Assignment: Each entry must be duplicated precisely, with nothing left out.

Records shown:
----

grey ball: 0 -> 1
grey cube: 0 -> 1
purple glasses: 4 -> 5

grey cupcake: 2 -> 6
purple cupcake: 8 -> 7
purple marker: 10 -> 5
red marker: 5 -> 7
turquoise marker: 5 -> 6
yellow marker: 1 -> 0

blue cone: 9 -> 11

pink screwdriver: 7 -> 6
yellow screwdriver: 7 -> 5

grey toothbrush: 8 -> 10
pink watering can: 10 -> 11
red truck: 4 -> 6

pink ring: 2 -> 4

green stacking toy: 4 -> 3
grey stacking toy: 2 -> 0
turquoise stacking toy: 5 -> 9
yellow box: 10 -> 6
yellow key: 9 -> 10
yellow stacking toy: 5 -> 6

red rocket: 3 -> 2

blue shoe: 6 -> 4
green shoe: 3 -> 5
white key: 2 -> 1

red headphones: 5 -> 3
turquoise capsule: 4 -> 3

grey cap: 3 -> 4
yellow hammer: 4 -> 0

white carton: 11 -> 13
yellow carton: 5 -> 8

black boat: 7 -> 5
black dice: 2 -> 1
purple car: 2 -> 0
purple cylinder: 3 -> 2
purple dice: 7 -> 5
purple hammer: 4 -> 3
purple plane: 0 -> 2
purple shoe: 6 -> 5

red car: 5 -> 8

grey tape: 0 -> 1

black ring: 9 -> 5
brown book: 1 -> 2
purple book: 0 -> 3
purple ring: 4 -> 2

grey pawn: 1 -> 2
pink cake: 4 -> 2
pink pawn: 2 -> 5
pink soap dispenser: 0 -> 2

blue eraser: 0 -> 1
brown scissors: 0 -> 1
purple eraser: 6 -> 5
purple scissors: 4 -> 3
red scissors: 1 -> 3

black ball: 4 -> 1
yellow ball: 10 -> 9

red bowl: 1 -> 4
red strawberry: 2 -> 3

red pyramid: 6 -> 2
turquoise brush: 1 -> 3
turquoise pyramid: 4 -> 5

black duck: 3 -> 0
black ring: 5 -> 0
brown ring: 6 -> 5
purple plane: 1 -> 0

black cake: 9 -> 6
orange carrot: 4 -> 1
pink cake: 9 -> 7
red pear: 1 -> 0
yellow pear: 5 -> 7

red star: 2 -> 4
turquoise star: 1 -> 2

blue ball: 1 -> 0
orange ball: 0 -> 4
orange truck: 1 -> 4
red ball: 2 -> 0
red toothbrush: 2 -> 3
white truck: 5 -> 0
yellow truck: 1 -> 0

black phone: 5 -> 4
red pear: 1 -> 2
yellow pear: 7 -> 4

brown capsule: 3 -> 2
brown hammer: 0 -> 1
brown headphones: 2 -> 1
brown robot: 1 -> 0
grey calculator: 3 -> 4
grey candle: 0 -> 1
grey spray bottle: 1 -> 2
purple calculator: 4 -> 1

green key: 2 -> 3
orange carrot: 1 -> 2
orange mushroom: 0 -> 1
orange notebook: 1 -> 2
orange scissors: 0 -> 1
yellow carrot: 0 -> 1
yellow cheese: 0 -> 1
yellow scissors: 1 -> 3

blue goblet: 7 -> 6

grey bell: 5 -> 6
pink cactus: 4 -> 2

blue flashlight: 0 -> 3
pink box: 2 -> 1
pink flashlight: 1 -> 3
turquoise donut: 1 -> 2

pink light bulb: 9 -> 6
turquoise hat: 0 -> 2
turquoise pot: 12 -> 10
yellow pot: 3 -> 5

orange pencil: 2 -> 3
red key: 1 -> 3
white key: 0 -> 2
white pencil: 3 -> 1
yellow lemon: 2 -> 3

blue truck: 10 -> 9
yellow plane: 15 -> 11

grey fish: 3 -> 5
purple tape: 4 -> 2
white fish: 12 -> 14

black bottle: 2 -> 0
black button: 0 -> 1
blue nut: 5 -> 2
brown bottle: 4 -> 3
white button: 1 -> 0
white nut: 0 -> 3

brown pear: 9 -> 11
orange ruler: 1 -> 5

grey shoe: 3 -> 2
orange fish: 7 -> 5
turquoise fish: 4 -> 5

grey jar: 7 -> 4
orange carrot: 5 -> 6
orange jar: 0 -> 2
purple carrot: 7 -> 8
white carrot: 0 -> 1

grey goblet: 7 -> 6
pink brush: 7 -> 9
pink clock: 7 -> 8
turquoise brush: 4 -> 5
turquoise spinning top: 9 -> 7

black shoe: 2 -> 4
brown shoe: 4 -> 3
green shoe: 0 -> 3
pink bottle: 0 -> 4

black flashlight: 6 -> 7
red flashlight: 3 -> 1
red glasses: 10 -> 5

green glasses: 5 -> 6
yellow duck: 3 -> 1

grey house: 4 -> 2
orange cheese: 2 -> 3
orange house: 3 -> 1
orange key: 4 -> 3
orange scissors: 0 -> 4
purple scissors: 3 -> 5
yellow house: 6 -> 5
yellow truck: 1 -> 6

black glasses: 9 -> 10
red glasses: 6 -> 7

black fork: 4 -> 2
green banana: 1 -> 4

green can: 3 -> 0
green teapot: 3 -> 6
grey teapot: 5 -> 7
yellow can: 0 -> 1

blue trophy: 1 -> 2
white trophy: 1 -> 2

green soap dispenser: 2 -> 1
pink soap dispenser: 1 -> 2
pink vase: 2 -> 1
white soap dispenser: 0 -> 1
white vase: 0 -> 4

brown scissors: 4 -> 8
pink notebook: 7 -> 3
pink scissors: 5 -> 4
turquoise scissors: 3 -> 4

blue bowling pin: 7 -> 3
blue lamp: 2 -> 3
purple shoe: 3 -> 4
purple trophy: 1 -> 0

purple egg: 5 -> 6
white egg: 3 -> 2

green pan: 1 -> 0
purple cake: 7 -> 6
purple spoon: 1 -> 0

----

Your solution:
grey ball: 0 -> 1
grey cube: 0 -> 1
purple glasses: 4 -> 5

grey cupcake: 2 -> 6
purple cupcake: 8 -> 7
purple marker: 10 -> 5
red marker: 5 -> 7
turquoise marker: 5 -> 6
yellow marker: 1 -> 0

blue cone: 9 -> 11

pink screwdriver: 7 -> 6
yellow screwdriver: 7 -> 5

grey toothbrush: 8 -> 10
pink watering can: 10 -> 11
red truck: 4 -> 6

pink ring: 2 -> 4

green stacking toy: 4 -> 3
grey stacking toy: 2 -> 0
turquoise stacking toy: 5 -> 9
yellow box: 10 -> 6
yellow key: 9 -> 10
yellow stacking toy: 5 -> 6

red rocket: 3 -> 2

blue shoe: 6 -> 4
green shoe: 3 -> 5
white key: 2 -> 1

red headphones: 5 -> 3
turquoise capsule: 4 -> 3

grey cap: 3 -> 4
yellow hammer: 4 -> 0

white carton: 11 -> 13
yellow carton: 5 -> 8

black boat: 7 -> 5
black dice: 2 -> 1
purple car: 2 -> 0
purple cylinder: 3 -> 2
purple dice: 7 -> 5
purple hammer: 4 -> 3
purple plane: 0 -> 2
purple shoe: 6 -> 5

red car: 5 -> 8

grey tape: 0 -> 1

black ring: 9 -> 5
brown book: 1 -> 2
purple book: 0 -> 3
purple ring: 4 -> 2

grey pawn: 1 -> 2
pink cake: 4 -> 2
pink pawn: 2 -> 5
pink soap dispenser: 0 -> 2

blue eraser: 0 -> 1
brown scissors: 0 -> 1
purple eraser: 6 -> 5
purple scissors: 4 -> 3
red scissors: 1 -> 3

black ball: 4 -> 1
yellow ball: 10 -> 9

red bowl: 1 -> 4
red strawberry: 2 -> 3

red pyramid: 6 -> 2
turquoise brush: 1 -> 3
turquoise pyramid: 4 -> 5

black duck: 3 -> 0
black ring: 5 -> 0
brown ring: 6 -> 5
purple plane: 1 -> 0

black cake: 9 -> 6
orange carrot: 4 -> 1
pink cake: 9 -> 7
red pear: 1 -> 0
yellow pear: 5 -> 7

red star: 2 -> 4
turquoise star: 1 -> 2

blue ball: 1 -> 0
orange ball: 0 -> 4
orange truck: 1 -> 4
red ball: 2 -> 0
red toothbrush: 2 -> 3
white truck: 5 -> 0
yellow truck: 1 -> 0

black phone: 5 -> 4
red pear: 1 -> 2
yellow pear: 7 -> 4

brown capsule: 3 -> 2
brown hammer: 0 -> 1
brown headphones: 2 -> 1
brown robot: 1 -> 0
grey calculator: 3 -> 4
grey candle: 0 -> 1
grey spray bottle: 1 -> 2
purple calculator: 4 -> 1

green key: 2 -> 3
orange carrot: 1 -> 2
orange mushroom: 0 -> 1
orange notebook: 1 -> 2
orange scissors: 0 -> 1
yellow carrot: 0 -> 1
yellow cheese: 0 -> 1
yellow scissors: 1 -> 3

blue goblet: 7 -> 6

grey bell: 5 -> 6
pink cactus: 4 -> 2

blue flashlight: 0 -> 3
pink box: 2 -> 1
pink flashlight: 1 -> 3
turquoise donut: 1 -> 2

pink light bulb: 9 -> 6
turquoise hat: 0 -> 2
turquoise pot: 12 -> 10
yellow pot: 3 -> 5

orange pencil: 2 -> 3
red key: 1 -> 3
white key: 0 -> 2
white pencil: 3 -> 1
yellow lemon: 2 -> 3

blue truck: 10 -> 9
yellow plane: 15 -> 11

grey fish: 3 -> 5
purple tape: 4 -> 2
white fish: 12 -> 14

black bottle: 2 -> 0
black button: 0 -> 1
blue nut: 5 -> 2
brown bottle: 4 -> 3
white button: 1 -> 0
white nut: 0 -> 3

brown pear: 9 -> 11
orange ruler: 1 -> 5

grey shoe: 3 -> 2
orange fish: 7 -> 5
turquoise fish: 4 -> 5

grey jar: 7 -> 4
orange carrot: 5 -> 6
orange jar: 0 -> 2
purple carrot: 7 -> 8
white carrot: 0 -> 1

grey goblet: 7 -> 6
pink brush: 7 -> 9
pink clock: 7 -> 8
turquoise brush: 4 -> 5
turquoise spinning top: 9 -> 7

black shoe: 2 -> 4
brown shoe: 4 -> 3
green shoe: 0 -> 3
pink bottle: 0 -> 4

black flashlight: 6 -> 7
red flashlight: 3 -> 1
red glasses: 10 -> 5

green glasses: 5 -> 6
yellow duck: 3 -> 1

grey house: 4 -> 2
orange cheese: 2 -> 3
orange house: 3 -> 1
orange key: 4 -> 3
orange scissors: 0 -> 4
purple scissors: 3 -> 5
yellow house: 6 -> 5
yellow truck: 1 -> 6

black glasses: 9 -> 10
red glasses: 6 -> 7

black fork: 4 -> 2
green banana: 1 -> 4

green can: 3 -> 0
green teapot: 3 -> 6
grey teapot: 5 -> 7
yellow can: 0 -> 1

blue trophy: 1 -> 2
white trophy: 1 -> 2

green soap dispenser: 2 -> 1
pink soap dispenser: 1 -> 2
pink vase: 2 -> 1
white soap dispenser: 0 -> 1
white vase: 0 -> 4

brown scissors: 4 -> 8
pink notebook: 7 -> 3
pink scissors: 5 -> 4
turquoise scissors: 3 -> 4

blue bowling pin: 7 -> 3
blue lamp: 2 -> 3
purple shoe: 3 -> 4
purple trophy: 1 -> 0

purple egg: 5 -> 6
white egg: 3 -> 2

green pan: 1 -> 0
purple cake: 7 -> 6
purple spoon: 1 -> 0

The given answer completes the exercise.